TRY IT:
Write out again only the lines running from the one that contains "C103: 39pF (GND, IC103/PF1)" to the end of the records below, including both the first and the last.
--- INPUT DATA ---
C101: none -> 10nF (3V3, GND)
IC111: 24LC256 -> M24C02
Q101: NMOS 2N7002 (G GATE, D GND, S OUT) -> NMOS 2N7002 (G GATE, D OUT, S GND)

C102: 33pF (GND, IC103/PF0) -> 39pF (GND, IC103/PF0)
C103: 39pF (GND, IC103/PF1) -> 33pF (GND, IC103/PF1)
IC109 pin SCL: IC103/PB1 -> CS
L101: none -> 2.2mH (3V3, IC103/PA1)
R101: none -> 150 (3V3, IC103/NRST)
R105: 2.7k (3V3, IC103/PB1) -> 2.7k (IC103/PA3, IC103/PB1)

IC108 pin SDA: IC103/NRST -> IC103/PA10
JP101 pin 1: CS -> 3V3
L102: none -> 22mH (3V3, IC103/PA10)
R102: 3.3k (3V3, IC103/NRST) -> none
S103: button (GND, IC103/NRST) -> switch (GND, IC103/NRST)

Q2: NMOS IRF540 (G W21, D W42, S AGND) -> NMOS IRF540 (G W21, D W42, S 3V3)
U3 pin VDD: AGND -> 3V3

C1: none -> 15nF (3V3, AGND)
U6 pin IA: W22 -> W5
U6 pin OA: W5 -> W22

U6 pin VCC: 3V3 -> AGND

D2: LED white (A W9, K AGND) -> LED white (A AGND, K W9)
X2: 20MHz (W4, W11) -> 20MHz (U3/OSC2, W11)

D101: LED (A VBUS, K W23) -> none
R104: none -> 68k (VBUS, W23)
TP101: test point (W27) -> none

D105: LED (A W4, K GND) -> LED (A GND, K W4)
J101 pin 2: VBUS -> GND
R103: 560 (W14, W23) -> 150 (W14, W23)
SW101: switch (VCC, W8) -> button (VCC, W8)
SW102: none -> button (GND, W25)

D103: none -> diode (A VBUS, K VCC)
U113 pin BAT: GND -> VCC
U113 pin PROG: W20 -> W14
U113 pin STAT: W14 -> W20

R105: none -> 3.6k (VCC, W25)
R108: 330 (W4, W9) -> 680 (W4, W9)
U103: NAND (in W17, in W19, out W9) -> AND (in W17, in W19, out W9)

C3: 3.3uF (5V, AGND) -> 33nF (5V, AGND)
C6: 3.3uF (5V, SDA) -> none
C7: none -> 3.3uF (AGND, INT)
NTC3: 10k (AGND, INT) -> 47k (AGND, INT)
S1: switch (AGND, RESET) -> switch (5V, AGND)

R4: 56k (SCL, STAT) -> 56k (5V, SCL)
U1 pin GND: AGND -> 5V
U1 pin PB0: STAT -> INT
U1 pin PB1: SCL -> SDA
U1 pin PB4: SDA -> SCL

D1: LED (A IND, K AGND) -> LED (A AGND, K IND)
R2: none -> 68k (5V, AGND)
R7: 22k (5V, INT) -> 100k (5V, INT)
---
COMPLETED TASK:
C103: 39pF (GND, IC103/PF1) -> 33pF (GND, IC103/PF1)
IC109 pin SCL: IC103/PB1 -> CS
L101: none -> 2.2mH (3V3, IC103/PA1)
R101: none -> 150 (3V3, IC103/NRST)
R105: 2.7k (3V3, IC103/PB1) -> 2.7k (IC103/PA3, IC103/PB1)

IC108 pin SDA: IC103/NRST -> IC103/PA10
JP101 pin 1: CS -> 3V3
L102: none -> 22mH (3V3, IC103/PA10)
R102: 3.3k (3V3, IC103/NRST) -> none
S103: button (GND, IC103/NRST) -> switch (GND, IC103/NRST)

Q2: NMOS IRF540 (G W21, D W42, S AGND) -> NMOS IRF540 (G W21, D W42, S 3V3)
U3 pin VDD: AGND -> 3V3

C1: none -> 15nF (3V3, AGND)
U6 pin IA: W22 -> W5
U6 pin OA: W5 -> W22

U6 pin VCC: 3V3 -> AGND

D2: LED white (A W9, K AGND) -> LED white (A AGND, K W9)
X2: 20MHz (W4, W11) -> 20MHz (U3/OSC2, W11)

D101: LED (A VBUS, K W23) -> none
R104: none -> 68k (VBUS, W23)
TP101: test point (W27) -> none

D105: LED (A W4, K GND) -> LED (A GND, K W4)
J101 pin 2: VBUS -> GND
R103: 560 (W14, W23) -> 150 (W14, W23)
SW101: switch (VCC, W8) -> button (VCC, W8)
SW102: none -> button (GND, W25)

D103: none -> diode (A VBUS, K VCC)
U113 pin BAT: GND -> VCC
U113 pin PROG: W20 -> W14
U113 pin STAT: W14 -> W20

R105: none -> 3.6k (VCC, W25)
R108: 330 (W4, W9) -> 680 (W4, W9)
U103: NAND (in W17, in W19, out W9) -> AND (in W17, in W19, out W9)

C3: 3.3uF (5V, AGND) -> 33nF (5V, AGND)
C6: 3.3uF (5V, SDA) -> none
C7: none -> 3.3uF (AGND, INT)
NTC3: 10k (AGND, INT) -> 47k (AGND, INT)
S1: switch (AGND, RESET) -> switch (5V, AGND)

R4: 56k (SCL, STAT) -> 56k (5V, SCL)
U1 pin GND: AGND -> 5V
U1 pin PB0: STAT -> INT
U1 pin PB1: SCL -> SDA
U1 pin PB4: SDA -> SCL

D1: LED (A IND, K AGND) -> LED (A AGND, K IND)
R2: none -> 68k (5V, AGND)
R7: 22k (5V, INT) -> 100k (5V, INT)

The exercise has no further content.